Please quote exactly the lines below from the line containing "grey ring [156,291,199,313]" to the line containing "red drum [323,105,412,179]", both lines included, and nothing else.

### DATA RECORDS

******************************

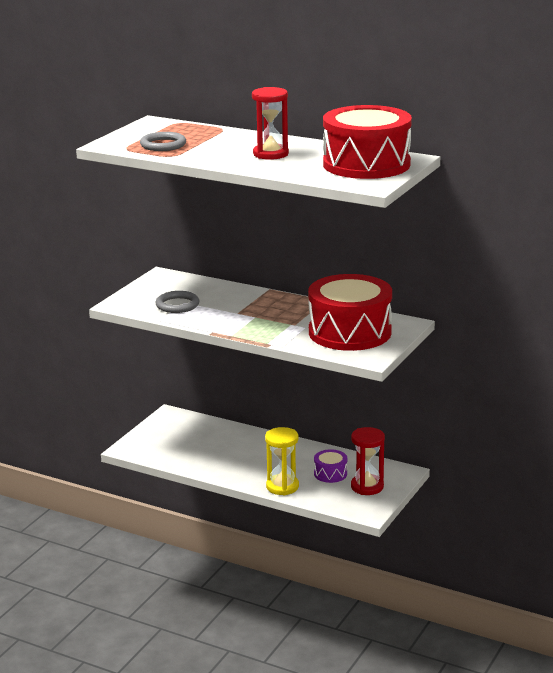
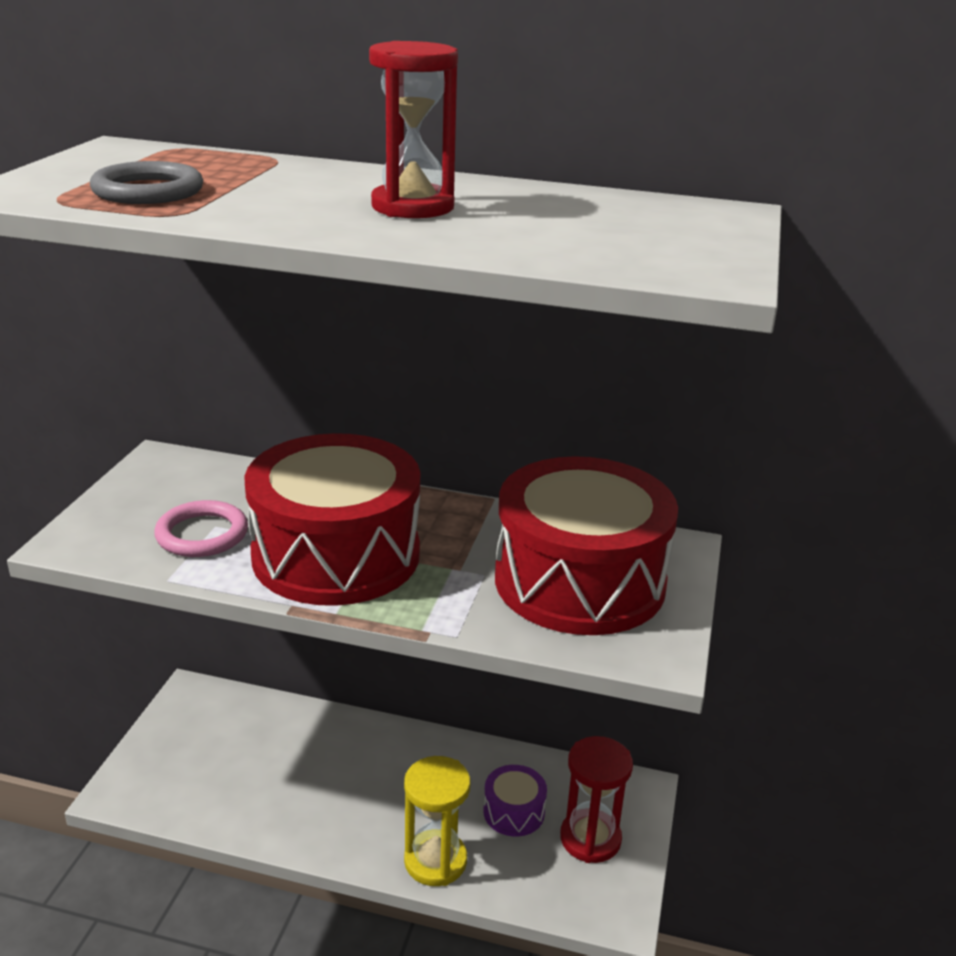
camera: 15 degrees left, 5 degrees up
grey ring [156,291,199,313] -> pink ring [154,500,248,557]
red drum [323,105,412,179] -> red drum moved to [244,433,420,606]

******************************

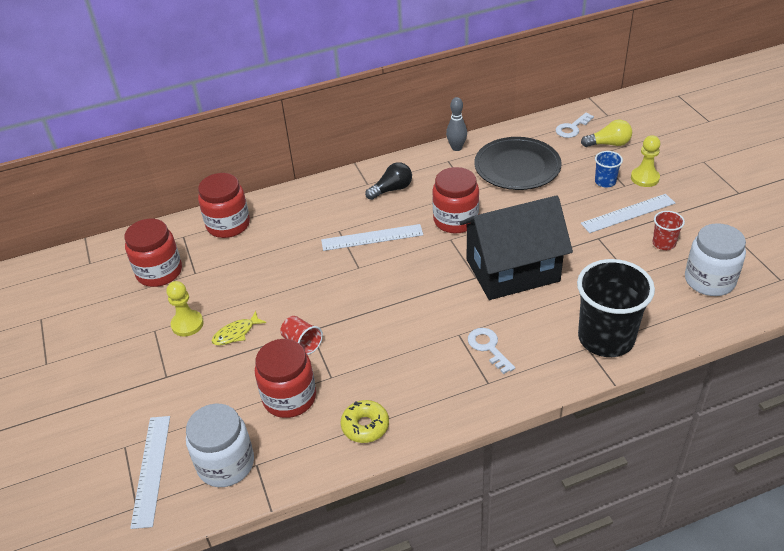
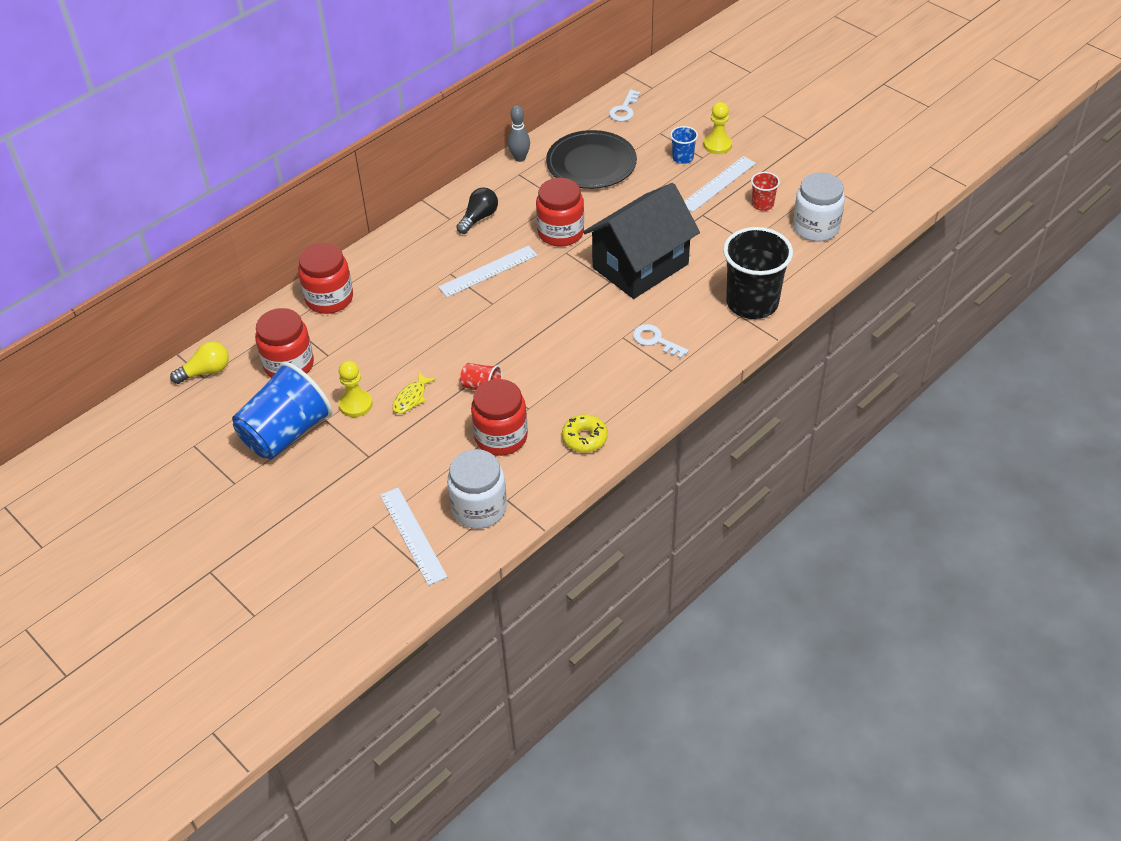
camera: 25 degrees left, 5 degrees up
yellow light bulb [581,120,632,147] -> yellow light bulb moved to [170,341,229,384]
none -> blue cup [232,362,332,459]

******************************

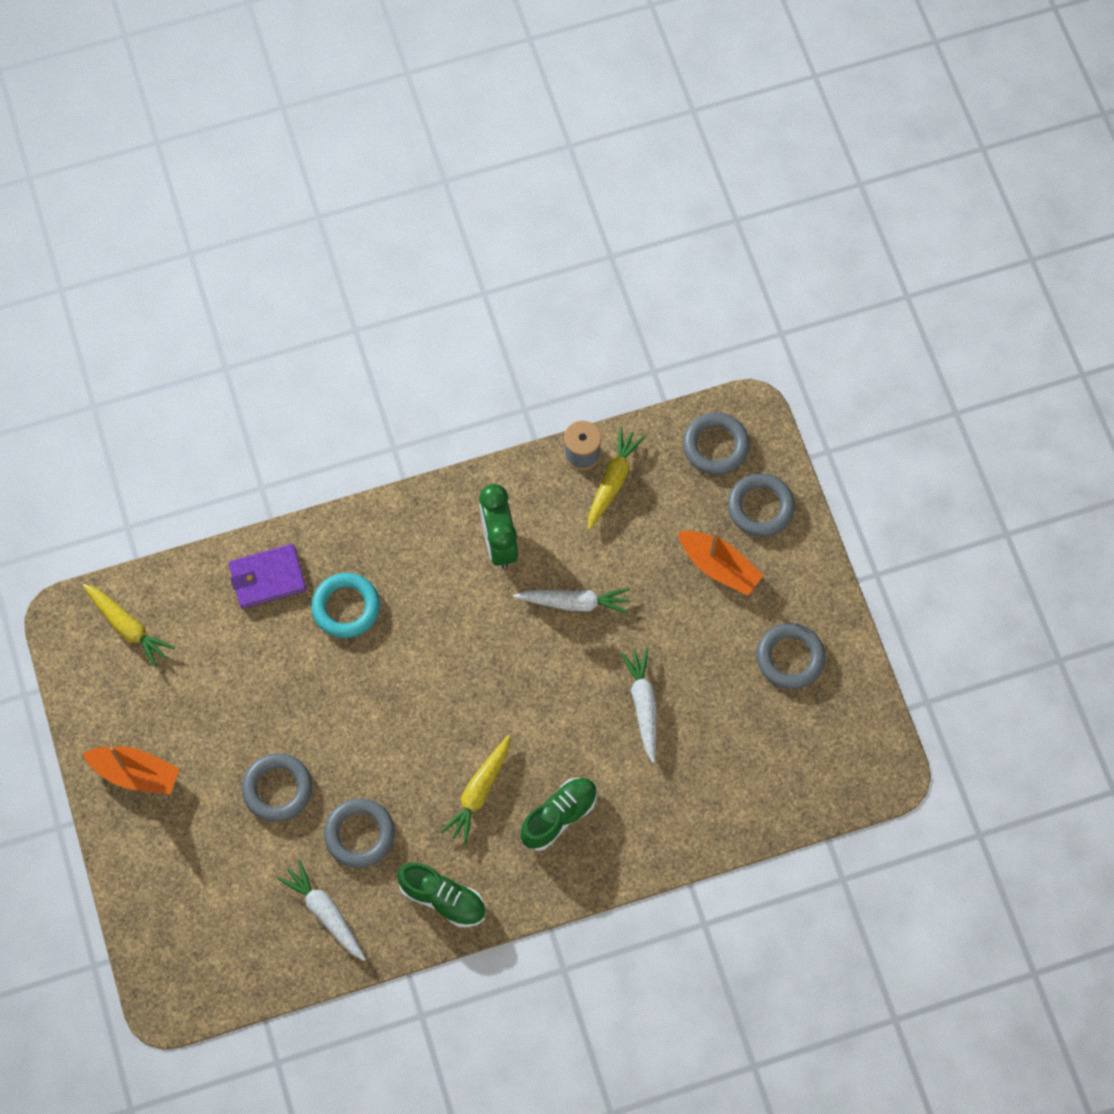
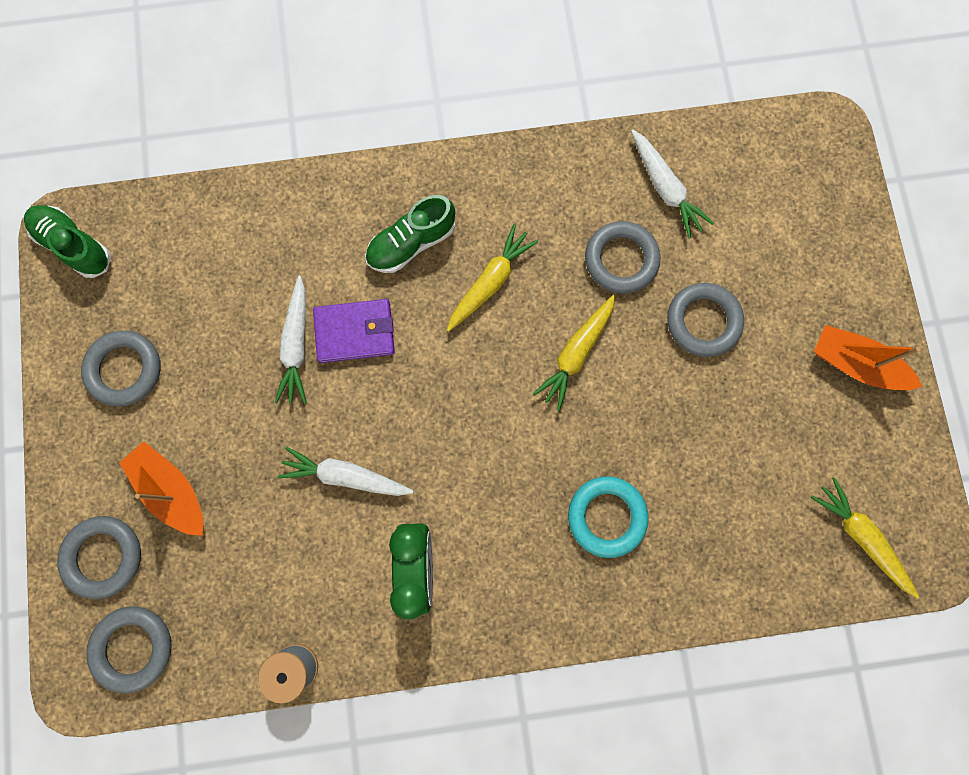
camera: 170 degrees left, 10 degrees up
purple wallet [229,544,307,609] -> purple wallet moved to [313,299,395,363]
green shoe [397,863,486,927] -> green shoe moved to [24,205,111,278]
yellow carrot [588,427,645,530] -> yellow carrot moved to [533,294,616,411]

******************************

### PROBLEM SOLUTION
grey ring [156,291,199,313] -> pink ring [154,500,248,557]
red drum [323,105,412,179] -> red drum moved to [244,433,420,606]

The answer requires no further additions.